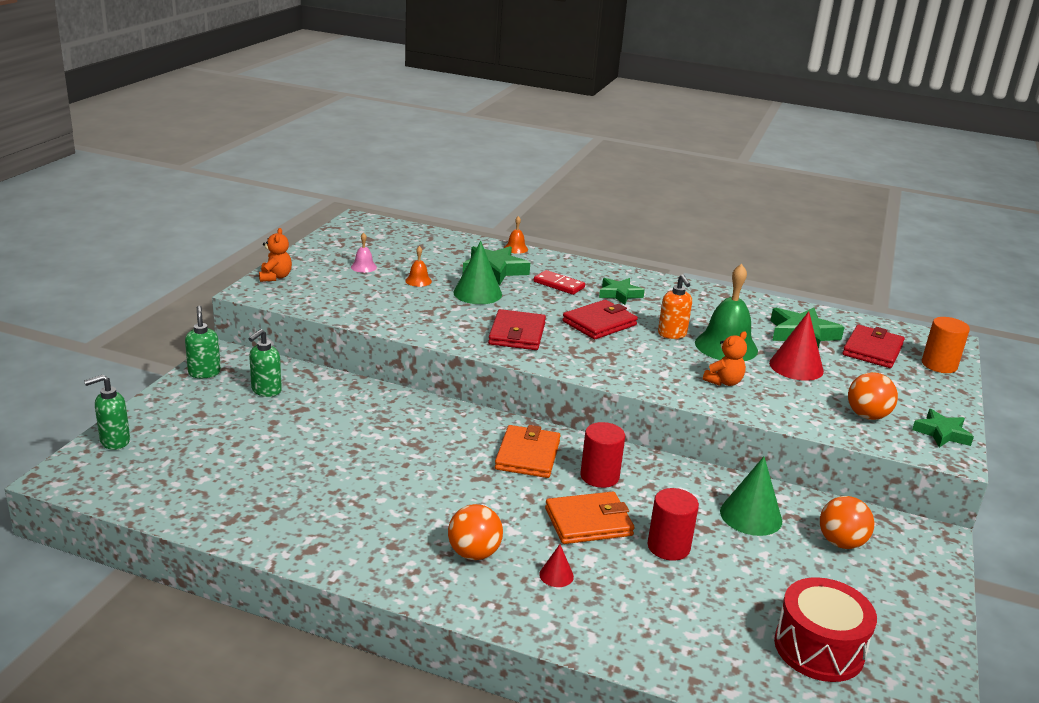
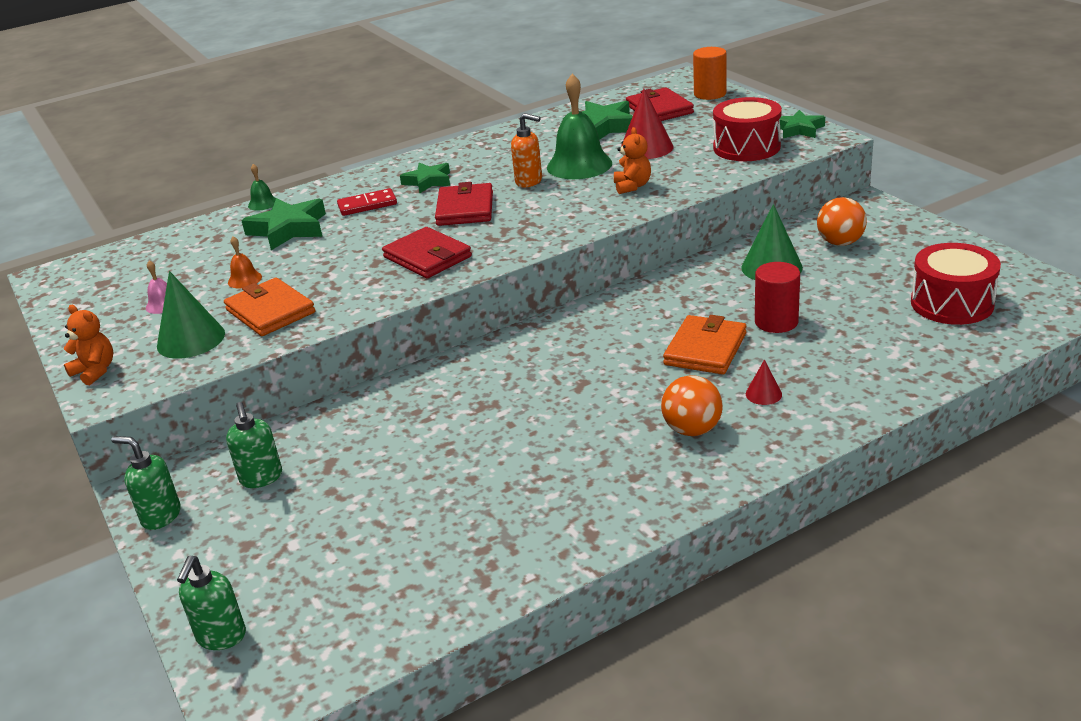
camera: 45 degrees left, 5 degrees up
(477, 293) = (320, 253): green cone -> green cone (191, 339)
(516, 248) = (263, 203): orange bell -> green bell
(527, 455) = (574, 345): orange wallet -> orange wallet (270, 311)
(599, 476) = (646, 319): red cylinder -> none
(867, 416) = (746, 147): orange ball -> red drum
******
Exercise instructions
Please show every line above that includes the word "orange".

Result of this exercise
(516, 248) = (263, 203): orange bell -> green bell
(527, 455) = (574, 345): orange wallet -> orange wallet (270, 311)
(867, 416) = (746, 147): orange ball -> red drum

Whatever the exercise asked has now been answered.